* _Data for analysis_:
================
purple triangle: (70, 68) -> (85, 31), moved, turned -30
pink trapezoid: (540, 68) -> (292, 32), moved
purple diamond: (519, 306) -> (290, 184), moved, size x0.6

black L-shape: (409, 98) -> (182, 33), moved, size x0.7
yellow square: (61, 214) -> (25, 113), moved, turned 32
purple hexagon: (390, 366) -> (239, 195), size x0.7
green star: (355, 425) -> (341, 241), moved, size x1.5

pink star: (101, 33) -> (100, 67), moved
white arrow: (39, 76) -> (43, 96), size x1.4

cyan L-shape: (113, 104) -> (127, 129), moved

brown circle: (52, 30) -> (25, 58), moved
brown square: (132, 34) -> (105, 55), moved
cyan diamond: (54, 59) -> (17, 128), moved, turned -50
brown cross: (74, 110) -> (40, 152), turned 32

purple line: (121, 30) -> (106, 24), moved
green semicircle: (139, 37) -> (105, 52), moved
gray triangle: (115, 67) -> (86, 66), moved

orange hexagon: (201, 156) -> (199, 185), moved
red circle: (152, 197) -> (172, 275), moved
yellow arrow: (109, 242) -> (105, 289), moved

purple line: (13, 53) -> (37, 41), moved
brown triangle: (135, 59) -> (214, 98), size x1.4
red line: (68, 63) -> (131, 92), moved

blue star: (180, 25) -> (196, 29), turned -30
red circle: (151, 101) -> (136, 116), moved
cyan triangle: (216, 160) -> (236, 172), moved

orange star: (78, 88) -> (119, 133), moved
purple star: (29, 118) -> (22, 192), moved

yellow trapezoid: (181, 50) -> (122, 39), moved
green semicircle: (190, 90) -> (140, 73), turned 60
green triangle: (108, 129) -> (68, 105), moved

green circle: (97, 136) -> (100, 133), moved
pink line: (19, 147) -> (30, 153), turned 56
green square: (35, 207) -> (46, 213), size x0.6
================
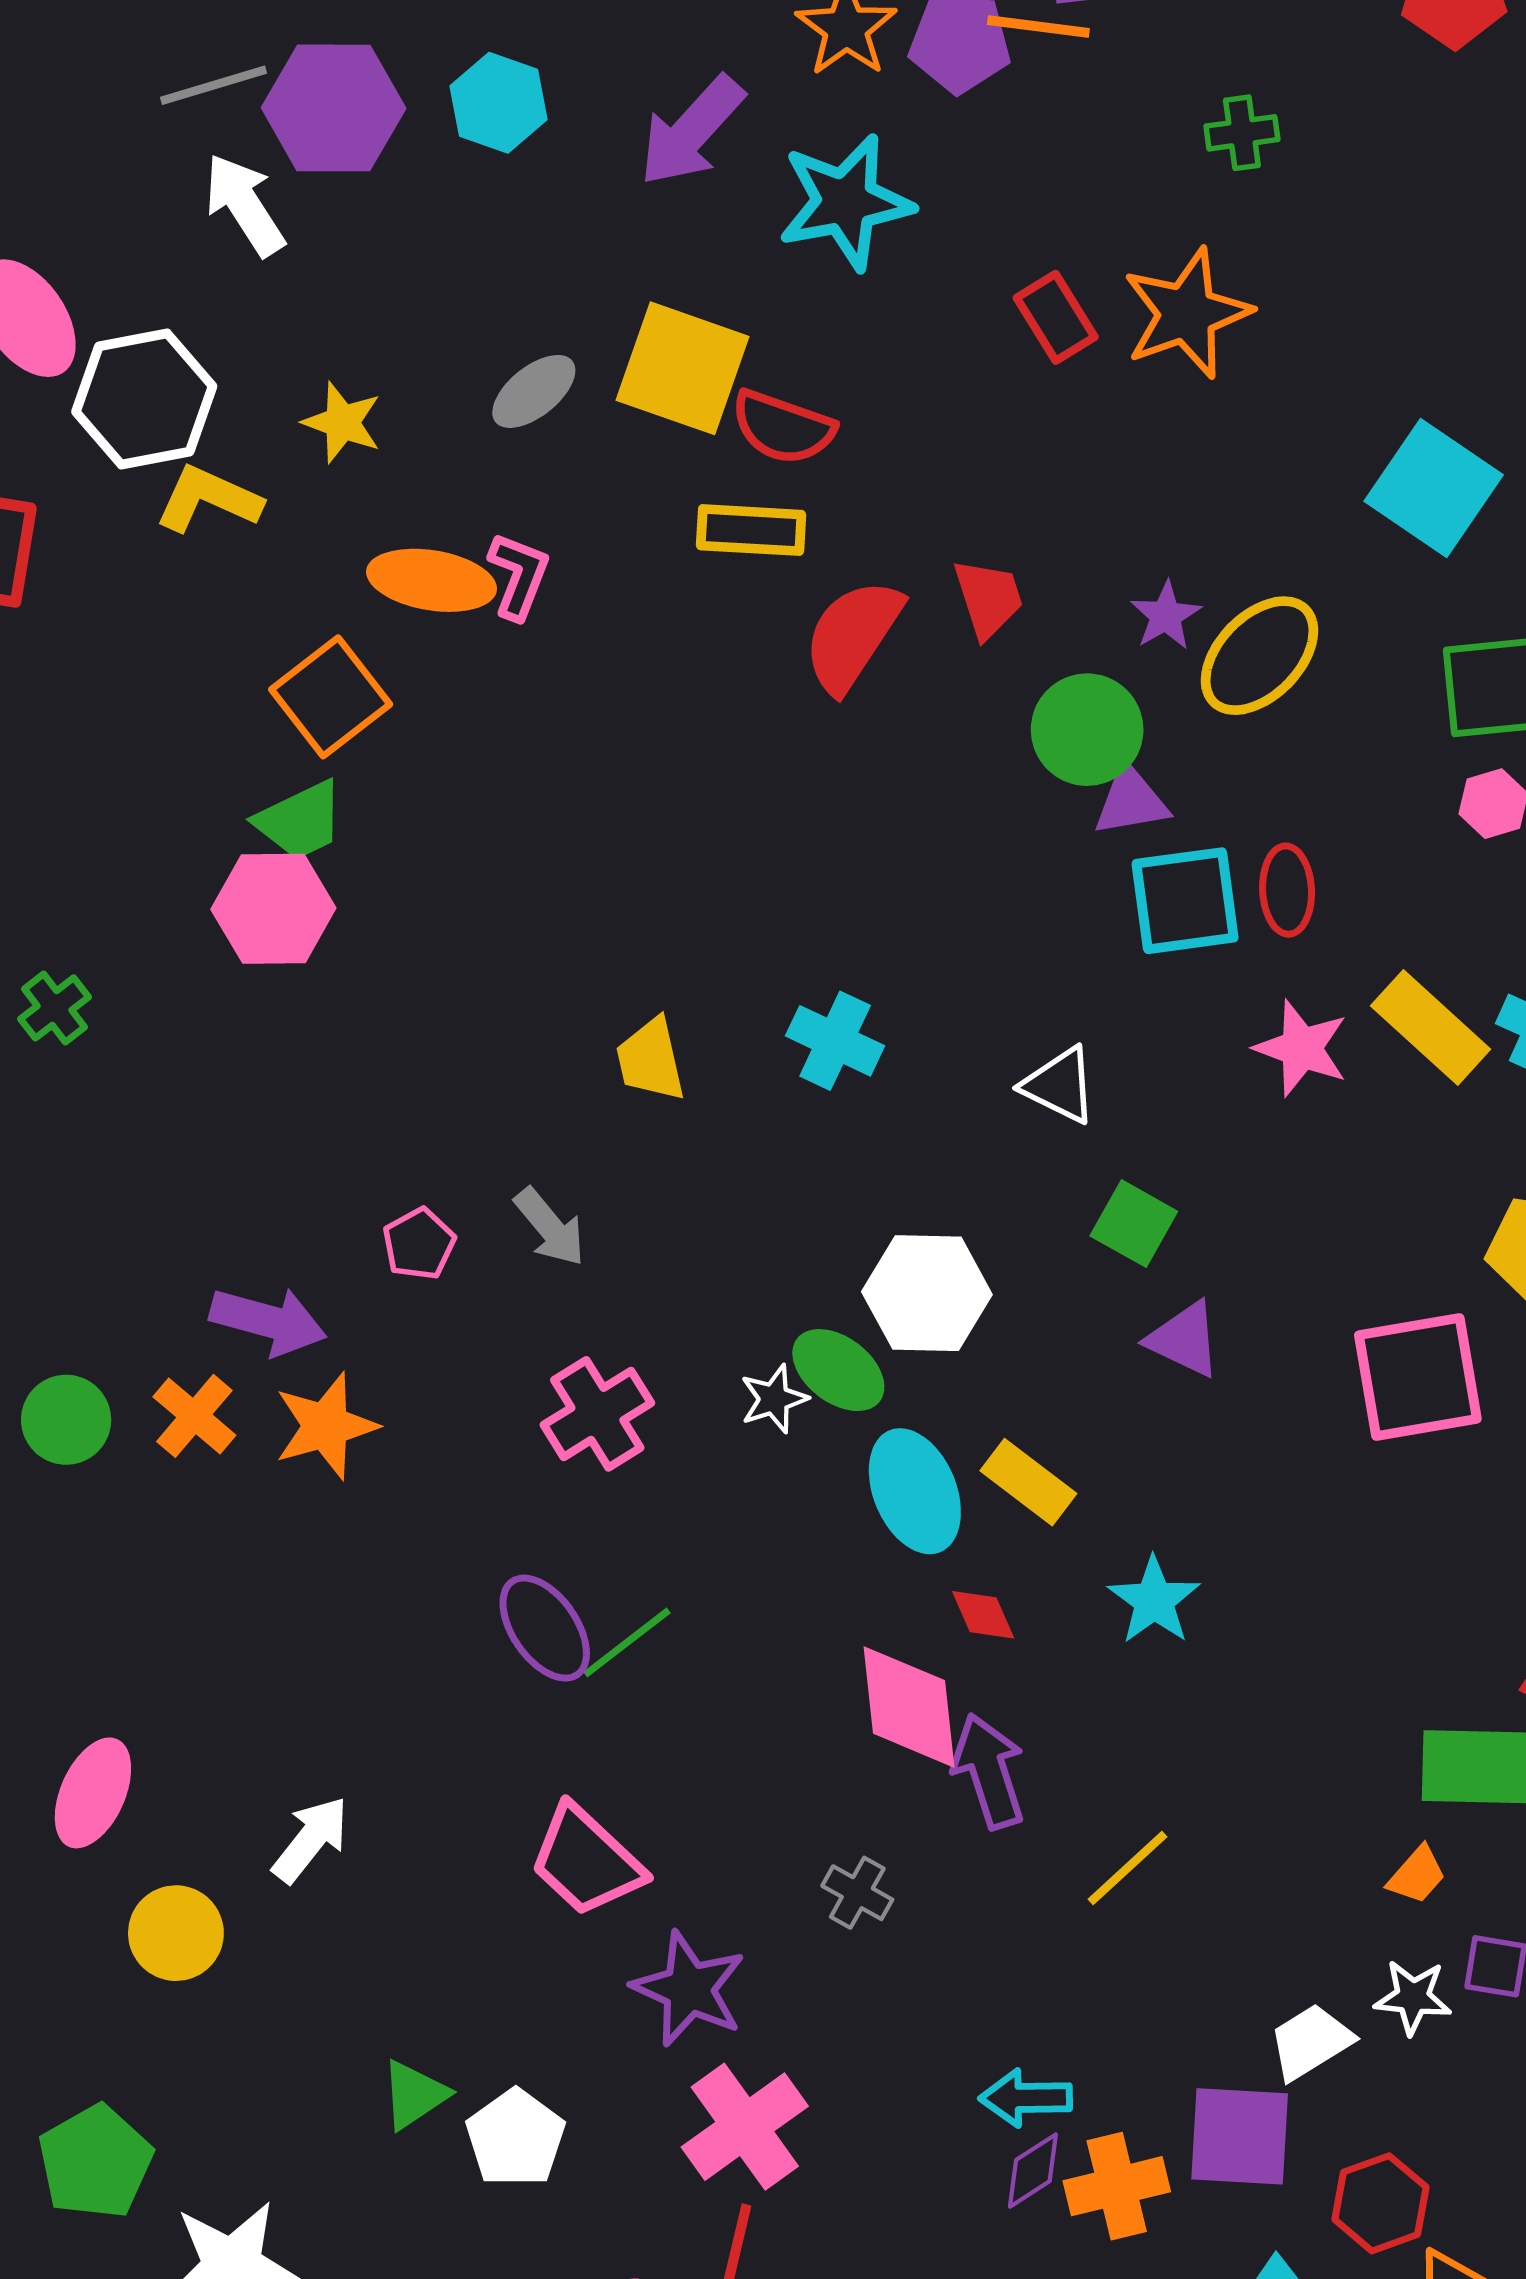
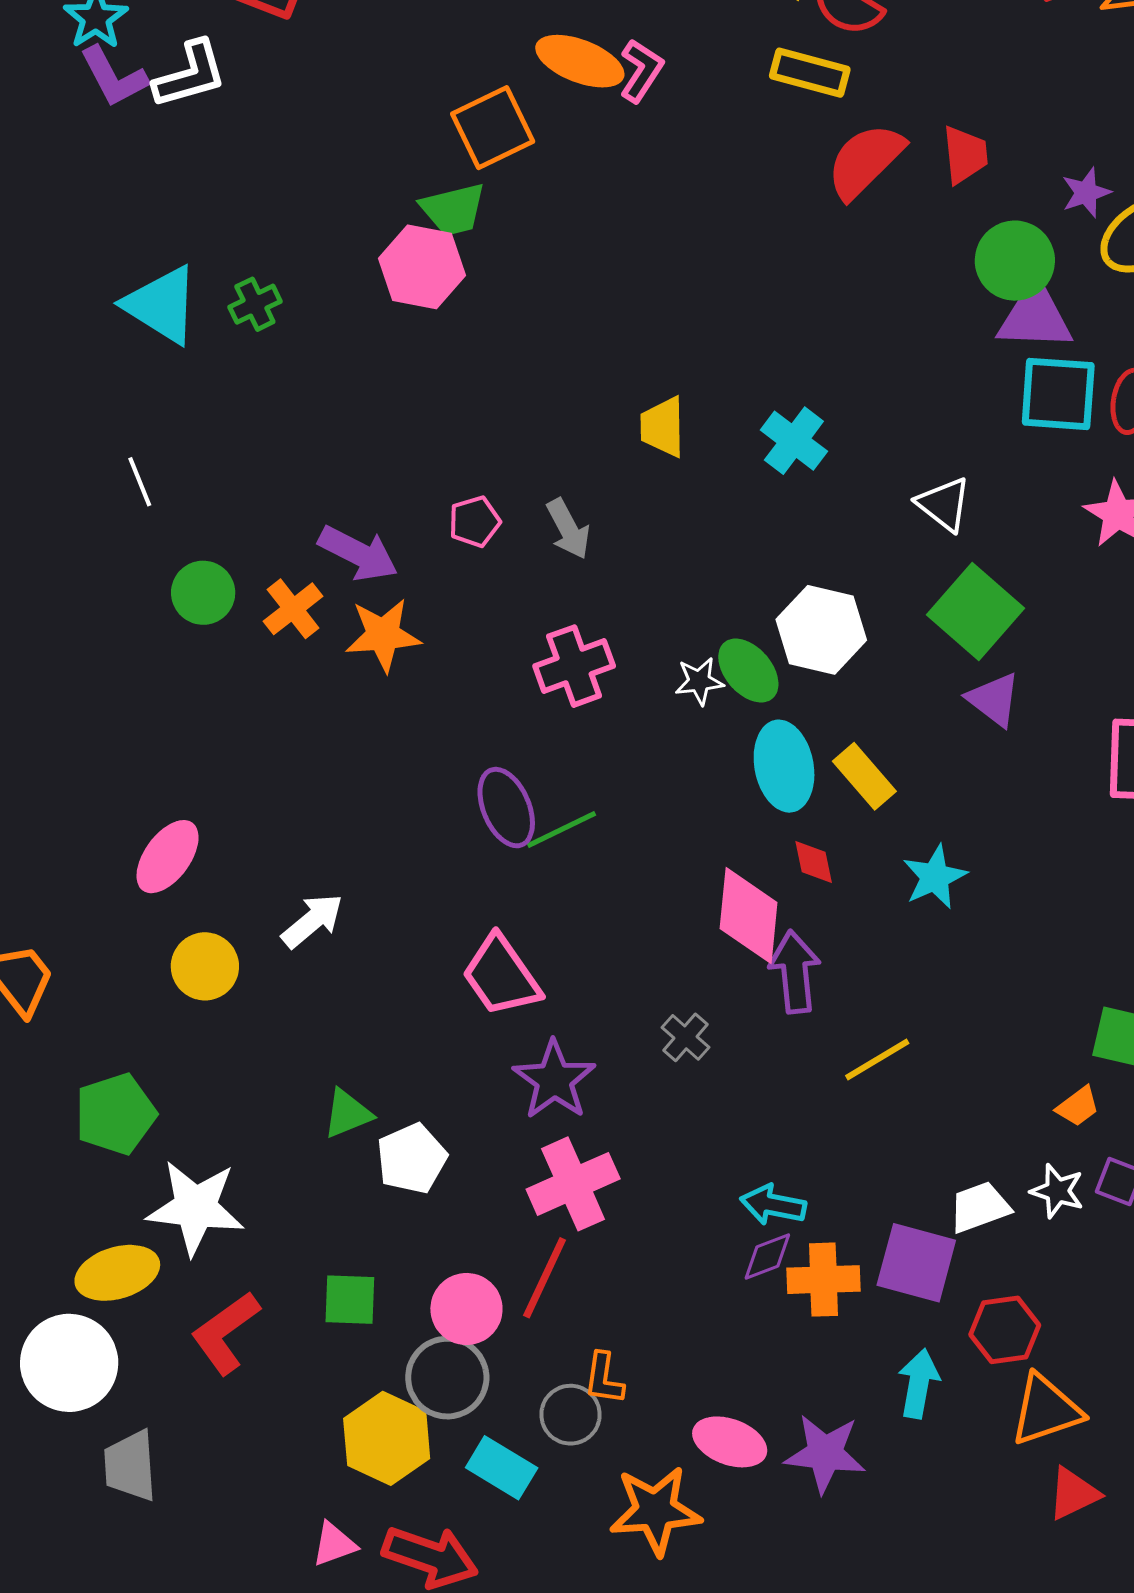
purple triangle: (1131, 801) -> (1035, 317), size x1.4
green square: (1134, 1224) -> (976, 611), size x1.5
================
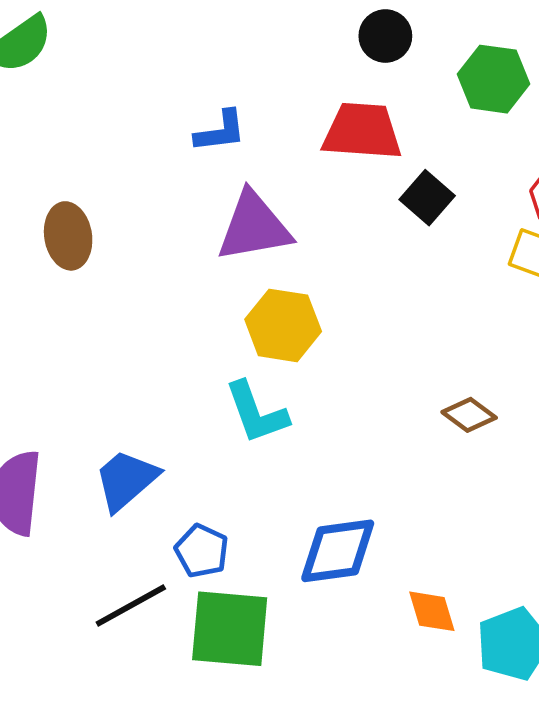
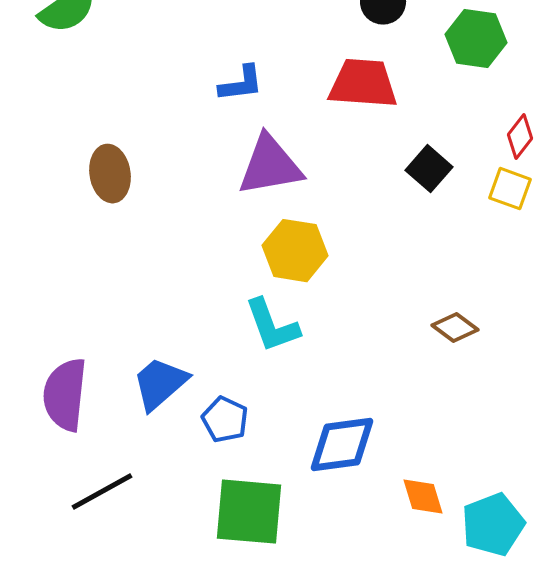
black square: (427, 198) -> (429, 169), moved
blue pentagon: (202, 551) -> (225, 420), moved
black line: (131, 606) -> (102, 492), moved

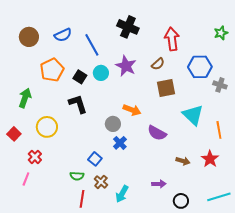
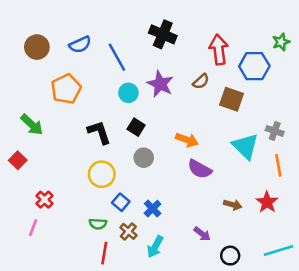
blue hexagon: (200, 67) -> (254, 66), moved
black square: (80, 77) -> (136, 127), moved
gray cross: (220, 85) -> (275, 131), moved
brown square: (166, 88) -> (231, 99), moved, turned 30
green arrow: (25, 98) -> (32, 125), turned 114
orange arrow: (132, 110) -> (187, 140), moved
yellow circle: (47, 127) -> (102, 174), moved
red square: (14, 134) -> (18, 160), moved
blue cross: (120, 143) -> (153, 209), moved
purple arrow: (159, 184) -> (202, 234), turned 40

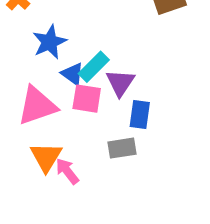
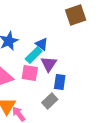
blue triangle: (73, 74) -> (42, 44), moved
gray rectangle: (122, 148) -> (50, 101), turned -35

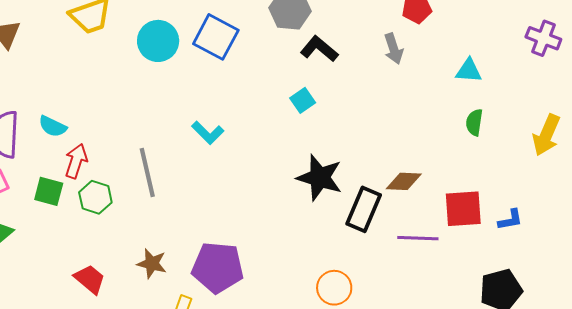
================
* _About this exercise_:
In the records above, find the line with "brown circle: (52, 30) -> (25, 58), moved"; write out exactly that line and each one after it, stopping after the line with "red circle: (152, 197) -> (172, 275), moved".

* _Answer section_:
brown circle: (52, 30) -> (25, 58), moved
brown square: (132, 34) -> (105, 55), moved
cyan diamond: (54, 59) -> (17, 128), moved, turned -50
brown cross: (74, 110) -> (40, 152), turned 32

purple line: (121, 30) -> (106, 24), moved
green semicircle: (139, 37) -> (105, 52), moved
gray triangle: (115, 67) -> (86, 66), moved

orange hexagon: (201, 156) -> (199, 185), moved
red circle: (152, 197) -> (172, 275), moved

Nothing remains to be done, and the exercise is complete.